## Data extract

┌──

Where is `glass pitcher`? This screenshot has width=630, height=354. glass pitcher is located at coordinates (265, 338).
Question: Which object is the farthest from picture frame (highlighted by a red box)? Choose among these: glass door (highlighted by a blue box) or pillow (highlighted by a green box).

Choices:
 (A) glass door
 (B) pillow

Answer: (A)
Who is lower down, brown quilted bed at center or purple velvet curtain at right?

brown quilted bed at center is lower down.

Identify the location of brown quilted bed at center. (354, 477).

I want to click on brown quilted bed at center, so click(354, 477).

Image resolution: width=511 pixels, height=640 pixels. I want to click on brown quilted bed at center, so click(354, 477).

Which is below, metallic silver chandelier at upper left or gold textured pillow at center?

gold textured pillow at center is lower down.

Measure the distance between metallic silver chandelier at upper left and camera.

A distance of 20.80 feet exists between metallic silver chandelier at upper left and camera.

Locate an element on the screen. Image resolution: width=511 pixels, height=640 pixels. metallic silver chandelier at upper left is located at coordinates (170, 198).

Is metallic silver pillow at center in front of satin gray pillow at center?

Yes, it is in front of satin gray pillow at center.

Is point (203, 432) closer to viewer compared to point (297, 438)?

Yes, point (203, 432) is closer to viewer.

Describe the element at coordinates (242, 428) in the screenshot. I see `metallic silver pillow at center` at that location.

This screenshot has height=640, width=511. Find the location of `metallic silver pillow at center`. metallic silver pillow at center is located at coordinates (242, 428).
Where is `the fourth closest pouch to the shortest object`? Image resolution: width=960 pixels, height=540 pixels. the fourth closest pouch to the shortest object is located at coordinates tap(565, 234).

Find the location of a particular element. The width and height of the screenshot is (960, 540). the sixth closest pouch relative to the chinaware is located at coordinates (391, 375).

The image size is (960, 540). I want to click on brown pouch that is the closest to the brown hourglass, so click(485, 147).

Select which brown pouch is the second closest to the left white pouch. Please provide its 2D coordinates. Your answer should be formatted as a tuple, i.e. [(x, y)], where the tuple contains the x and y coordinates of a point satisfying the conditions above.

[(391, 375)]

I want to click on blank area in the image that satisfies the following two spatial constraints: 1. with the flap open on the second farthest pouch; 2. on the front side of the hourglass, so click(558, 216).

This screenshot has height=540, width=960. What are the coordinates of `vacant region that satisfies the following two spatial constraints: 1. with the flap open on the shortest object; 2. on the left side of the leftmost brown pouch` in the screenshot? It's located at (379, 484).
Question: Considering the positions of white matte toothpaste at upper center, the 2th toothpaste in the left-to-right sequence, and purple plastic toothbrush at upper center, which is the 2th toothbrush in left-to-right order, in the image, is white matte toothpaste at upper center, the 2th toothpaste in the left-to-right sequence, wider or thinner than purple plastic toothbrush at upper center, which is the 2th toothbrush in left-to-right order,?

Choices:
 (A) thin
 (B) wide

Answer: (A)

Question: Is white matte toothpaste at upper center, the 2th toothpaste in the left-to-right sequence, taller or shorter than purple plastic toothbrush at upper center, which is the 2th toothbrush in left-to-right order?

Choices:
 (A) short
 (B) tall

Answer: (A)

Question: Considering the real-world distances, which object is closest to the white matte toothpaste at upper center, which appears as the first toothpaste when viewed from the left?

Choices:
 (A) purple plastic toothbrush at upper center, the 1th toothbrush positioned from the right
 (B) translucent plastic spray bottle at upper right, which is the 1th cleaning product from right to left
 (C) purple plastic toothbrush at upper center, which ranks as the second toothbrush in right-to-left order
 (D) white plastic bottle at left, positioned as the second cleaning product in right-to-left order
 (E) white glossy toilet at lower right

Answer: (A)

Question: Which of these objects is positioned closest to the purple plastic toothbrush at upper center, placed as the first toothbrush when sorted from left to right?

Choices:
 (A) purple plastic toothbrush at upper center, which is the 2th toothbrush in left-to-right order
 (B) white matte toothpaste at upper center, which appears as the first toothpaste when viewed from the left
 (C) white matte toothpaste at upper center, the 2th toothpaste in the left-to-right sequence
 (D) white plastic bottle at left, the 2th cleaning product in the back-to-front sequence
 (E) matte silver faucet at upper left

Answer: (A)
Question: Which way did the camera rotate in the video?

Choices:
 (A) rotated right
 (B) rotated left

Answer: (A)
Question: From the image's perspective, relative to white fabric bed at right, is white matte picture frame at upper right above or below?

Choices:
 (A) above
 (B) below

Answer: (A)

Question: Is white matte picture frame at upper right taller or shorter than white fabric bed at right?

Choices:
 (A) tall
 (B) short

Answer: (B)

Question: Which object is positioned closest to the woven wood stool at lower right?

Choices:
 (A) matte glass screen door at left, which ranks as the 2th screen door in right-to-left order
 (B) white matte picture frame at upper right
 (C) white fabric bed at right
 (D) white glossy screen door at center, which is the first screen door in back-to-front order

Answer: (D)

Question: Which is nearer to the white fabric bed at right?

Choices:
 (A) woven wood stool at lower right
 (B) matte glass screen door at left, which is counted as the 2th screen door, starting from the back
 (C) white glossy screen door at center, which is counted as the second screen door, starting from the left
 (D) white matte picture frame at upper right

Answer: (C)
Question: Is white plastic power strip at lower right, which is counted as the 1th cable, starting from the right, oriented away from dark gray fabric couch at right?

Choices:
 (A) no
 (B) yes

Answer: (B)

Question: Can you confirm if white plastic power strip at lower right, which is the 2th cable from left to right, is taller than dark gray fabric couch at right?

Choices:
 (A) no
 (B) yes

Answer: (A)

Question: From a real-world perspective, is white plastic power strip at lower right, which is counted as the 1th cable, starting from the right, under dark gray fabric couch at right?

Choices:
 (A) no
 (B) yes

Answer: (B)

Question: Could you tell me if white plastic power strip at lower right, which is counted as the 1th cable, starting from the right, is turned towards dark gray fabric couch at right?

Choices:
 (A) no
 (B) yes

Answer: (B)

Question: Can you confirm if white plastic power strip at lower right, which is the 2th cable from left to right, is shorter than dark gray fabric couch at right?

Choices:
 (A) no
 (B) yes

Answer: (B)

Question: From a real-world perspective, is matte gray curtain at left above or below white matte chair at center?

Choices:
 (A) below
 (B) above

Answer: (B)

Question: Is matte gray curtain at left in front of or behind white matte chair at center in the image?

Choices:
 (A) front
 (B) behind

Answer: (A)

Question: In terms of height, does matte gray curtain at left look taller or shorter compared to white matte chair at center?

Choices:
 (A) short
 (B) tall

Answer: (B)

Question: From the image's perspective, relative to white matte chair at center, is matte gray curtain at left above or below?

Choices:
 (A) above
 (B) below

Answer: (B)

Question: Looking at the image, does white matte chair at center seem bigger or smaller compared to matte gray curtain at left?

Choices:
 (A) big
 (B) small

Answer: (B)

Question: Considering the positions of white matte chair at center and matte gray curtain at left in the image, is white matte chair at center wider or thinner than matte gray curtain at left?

└──

## Problem
Copy out each line of the material above that contains the word "down".

## Problem solution
Who is lower down, brown quilted bed at center or purple velvet curtain at right?
brown quilted bed at center is lower down.
gold textured pillow at center is lower down.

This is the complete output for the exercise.